◆ Description of the task ◆
Using the entries below, say how many of the lines carry "JACK". Write the number alone.

◆ Given data ◆
Start of Block
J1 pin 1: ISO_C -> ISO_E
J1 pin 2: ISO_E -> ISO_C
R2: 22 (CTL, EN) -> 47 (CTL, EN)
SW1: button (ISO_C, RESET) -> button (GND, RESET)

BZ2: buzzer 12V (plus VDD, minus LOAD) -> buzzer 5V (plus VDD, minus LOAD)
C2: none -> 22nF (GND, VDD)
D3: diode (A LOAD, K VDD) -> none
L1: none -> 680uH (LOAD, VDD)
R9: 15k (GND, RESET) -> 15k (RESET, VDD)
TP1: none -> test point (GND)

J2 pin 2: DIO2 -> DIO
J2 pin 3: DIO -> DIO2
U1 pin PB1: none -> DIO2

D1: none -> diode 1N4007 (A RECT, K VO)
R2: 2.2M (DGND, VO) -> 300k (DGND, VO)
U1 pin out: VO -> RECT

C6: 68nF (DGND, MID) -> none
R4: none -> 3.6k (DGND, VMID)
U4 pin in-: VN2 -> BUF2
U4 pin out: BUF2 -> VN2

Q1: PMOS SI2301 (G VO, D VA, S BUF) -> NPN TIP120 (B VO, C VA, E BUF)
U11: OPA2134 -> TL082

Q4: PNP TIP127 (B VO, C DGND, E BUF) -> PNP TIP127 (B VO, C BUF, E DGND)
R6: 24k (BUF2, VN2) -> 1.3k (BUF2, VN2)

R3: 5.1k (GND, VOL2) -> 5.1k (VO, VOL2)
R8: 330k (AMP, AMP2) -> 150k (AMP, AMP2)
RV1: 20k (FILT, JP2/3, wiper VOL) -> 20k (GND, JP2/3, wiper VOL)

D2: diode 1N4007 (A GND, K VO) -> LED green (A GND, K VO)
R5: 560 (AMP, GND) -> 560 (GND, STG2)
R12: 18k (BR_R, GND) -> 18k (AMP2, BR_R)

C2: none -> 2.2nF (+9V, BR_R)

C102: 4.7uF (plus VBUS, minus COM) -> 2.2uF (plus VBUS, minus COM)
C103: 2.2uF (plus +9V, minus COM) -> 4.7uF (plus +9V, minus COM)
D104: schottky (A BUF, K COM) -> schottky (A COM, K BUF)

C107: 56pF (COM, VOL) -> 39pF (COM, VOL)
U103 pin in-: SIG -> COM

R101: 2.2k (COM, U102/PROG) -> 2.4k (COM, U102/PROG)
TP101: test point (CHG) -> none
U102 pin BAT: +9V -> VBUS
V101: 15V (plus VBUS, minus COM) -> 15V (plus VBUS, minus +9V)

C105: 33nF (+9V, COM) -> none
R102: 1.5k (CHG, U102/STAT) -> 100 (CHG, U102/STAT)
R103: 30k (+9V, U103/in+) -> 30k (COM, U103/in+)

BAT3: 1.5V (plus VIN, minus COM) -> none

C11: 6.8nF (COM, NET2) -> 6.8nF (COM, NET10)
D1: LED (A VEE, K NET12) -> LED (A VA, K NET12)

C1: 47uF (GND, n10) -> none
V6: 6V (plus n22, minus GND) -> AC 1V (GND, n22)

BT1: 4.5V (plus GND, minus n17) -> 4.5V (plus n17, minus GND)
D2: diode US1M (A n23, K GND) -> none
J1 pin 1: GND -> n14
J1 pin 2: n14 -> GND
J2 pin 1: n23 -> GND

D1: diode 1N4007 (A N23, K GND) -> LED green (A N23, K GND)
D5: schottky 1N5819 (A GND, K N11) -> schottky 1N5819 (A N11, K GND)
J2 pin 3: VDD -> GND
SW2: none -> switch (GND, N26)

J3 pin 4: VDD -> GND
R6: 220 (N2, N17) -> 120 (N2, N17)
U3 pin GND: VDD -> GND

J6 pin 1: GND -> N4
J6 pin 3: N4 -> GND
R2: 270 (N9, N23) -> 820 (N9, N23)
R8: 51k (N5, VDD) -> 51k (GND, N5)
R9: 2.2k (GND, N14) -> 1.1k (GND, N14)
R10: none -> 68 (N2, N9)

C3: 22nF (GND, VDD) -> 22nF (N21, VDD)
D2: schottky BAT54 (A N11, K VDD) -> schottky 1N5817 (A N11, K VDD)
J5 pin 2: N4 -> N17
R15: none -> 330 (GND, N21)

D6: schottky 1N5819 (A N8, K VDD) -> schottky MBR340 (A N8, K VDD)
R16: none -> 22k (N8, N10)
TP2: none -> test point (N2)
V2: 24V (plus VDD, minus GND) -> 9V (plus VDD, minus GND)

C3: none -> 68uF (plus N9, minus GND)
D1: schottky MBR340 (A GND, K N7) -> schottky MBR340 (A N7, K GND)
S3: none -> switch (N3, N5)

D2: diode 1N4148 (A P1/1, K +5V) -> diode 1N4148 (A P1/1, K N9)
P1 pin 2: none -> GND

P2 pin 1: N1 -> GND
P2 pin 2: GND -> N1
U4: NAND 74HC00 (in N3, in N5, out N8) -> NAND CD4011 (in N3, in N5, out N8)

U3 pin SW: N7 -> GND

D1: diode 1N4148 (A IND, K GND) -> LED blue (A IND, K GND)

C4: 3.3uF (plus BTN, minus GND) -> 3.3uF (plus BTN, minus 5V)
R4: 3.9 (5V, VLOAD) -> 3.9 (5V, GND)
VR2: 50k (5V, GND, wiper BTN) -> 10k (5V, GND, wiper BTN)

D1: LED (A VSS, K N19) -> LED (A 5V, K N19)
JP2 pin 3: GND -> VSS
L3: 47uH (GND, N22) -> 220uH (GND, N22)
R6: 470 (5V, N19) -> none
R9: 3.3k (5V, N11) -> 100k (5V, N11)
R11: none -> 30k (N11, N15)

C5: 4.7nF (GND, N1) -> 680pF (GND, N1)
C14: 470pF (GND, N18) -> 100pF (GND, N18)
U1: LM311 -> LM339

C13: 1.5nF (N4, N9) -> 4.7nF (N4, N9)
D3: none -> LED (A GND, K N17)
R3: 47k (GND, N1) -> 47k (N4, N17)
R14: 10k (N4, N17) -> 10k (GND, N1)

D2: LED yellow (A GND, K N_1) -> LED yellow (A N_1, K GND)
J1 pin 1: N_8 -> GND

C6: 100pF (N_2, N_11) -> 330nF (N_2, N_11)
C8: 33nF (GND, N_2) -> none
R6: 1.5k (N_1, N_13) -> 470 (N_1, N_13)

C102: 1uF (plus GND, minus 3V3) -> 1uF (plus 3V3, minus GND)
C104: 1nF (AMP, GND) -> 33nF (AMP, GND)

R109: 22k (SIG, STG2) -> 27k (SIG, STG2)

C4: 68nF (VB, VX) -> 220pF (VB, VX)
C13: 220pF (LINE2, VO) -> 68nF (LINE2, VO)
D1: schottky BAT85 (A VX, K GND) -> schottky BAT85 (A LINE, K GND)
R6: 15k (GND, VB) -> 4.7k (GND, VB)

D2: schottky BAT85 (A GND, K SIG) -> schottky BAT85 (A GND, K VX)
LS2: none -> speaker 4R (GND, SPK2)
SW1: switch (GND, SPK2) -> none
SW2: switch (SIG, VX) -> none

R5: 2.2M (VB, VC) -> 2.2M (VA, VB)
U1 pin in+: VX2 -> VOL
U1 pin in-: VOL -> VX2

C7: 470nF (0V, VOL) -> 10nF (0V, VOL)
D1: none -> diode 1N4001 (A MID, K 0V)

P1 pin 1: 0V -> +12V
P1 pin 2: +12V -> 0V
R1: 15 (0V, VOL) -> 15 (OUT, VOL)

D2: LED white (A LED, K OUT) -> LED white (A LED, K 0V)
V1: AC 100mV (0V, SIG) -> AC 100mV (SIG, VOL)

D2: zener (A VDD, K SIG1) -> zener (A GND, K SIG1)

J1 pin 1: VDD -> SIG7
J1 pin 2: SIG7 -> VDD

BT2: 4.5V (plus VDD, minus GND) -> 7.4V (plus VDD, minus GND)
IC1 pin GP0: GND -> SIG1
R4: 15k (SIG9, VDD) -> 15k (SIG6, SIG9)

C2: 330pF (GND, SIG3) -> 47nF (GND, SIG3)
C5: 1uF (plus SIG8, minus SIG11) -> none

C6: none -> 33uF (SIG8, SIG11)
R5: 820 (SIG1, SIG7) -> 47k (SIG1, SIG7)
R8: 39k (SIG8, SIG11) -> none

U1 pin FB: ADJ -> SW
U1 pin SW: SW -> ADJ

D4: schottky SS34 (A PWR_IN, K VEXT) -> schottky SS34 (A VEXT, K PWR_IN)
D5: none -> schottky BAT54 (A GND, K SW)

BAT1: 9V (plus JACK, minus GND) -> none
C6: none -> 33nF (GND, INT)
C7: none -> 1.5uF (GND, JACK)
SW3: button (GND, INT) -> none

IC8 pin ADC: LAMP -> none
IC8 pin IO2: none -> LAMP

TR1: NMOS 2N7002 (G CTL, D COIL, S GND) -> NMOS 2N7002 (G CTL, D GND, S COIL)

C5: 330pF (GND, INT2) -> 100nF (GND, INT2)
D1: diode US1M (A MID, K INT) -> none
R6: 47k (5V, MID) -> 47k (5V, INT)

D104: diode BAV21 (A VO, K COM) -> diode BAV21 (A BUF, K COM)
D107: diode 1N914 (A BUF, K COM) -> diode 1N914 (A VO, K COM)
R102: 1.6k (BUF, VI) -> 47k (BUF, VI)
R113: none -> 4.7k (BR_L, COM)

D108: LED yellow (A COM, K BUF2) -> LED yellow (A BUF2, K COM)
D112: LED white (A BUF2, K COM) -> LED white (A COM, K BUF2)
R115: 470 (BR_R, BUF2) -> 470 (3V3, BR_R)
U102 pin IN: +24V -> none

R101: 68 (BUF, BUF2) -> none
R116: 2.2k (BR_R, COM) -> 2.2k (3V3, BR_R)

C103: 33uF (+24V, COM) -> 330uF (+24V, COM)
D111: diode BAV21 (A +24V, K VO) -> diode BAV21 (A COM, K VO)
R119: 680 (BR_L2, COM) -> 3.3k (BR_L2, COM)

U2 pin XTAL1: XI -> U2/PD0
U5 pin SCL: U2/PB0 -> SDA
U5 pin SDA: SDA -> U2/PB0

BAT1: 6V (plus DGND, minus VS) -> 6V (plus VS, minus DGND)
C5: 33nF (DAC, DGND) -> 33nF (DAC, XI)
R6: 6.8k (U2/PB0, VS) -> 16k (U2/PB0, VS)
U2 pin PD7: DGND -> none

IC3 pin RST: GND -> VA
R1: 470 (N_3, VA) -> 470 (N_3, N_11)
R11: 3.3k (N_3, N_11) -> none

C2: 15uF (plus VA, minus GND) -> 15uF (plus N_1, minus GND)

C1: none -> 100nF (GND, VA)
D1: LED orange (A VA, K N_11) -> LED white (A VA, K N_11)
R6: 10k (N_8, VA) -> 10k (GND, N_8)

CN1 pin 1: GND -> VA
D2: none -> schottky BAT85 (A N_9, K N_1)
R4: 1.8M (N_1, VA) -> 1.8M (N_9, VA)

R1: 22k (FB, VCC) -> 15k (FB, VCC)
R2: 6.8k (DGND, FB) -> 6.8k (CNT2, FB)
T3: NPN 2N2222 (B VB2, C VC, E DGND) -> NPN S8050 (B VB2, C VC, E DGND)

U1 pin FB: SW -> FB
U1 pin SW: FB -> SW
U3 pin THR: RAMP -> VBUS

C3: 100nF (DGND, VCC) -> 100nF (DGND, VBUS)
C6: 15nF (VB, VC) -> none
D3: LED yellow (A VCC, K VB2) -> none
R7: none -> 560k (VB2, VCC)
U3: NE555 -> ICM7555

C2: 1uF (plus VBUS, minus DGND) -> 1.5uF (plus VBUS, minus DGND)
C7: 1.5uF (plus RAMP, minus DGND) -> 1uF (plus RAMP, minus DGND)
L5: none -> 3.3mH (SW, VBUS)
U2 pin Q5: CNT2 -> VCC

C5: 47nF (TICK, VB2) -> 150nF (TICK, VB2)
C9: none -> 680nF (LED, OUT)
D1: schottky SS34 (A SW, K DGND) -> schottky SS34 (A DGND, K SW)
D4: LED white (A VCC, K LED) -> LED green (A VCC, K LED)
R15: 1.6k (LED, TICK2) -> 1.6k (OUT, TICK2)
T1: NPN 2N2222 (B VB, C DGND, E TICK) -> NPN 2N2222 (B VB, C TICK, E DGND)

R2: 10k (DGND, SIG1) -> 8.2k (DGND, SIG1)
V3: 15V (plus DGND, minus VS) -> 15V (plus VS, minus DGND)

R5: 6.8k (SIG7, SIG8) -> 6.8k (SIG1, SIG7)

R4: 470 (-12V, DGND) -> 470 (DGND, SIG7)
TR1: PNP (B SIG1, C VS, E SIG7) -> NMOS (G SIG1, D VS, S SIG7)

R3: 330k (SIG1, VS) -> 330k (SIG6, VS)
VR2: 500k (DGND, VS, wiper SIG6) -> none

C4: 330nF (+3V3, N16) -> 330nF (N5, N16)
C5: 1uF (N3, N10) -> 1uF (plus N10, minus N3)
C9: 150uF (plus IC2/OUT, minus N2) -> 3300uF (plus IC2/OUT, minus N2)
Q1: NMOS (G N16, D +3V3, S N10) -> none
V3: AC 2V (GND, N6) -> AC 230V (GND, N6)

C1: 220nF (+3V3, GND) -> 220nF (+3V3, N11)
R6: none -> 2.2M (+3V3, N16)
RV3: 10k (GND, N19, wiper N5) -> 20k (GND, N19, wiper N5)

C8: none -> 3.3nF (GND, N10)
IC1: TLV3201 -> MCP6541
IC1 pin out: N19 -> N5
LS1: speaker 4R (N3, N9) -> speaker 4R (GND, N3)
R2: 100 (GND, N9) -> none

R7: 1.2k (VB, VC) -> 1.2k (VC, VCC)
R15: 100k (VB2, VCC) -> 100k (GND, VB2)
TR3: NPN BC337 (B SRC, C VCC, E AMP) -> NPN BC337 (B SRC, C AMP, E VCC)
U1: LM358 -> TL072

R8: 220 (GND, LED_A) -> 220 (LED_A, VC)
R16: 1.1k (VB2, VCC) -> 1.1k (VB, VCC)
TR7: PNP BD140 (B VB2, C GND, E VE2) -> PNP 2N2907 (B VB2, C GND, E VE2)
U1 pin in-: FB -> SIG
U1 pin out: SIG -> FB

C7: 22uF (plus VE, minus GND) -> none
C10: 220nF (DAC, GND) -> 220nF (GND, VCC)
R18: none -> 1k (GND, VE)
End of Block
◆ Answer to this exercise ◆
2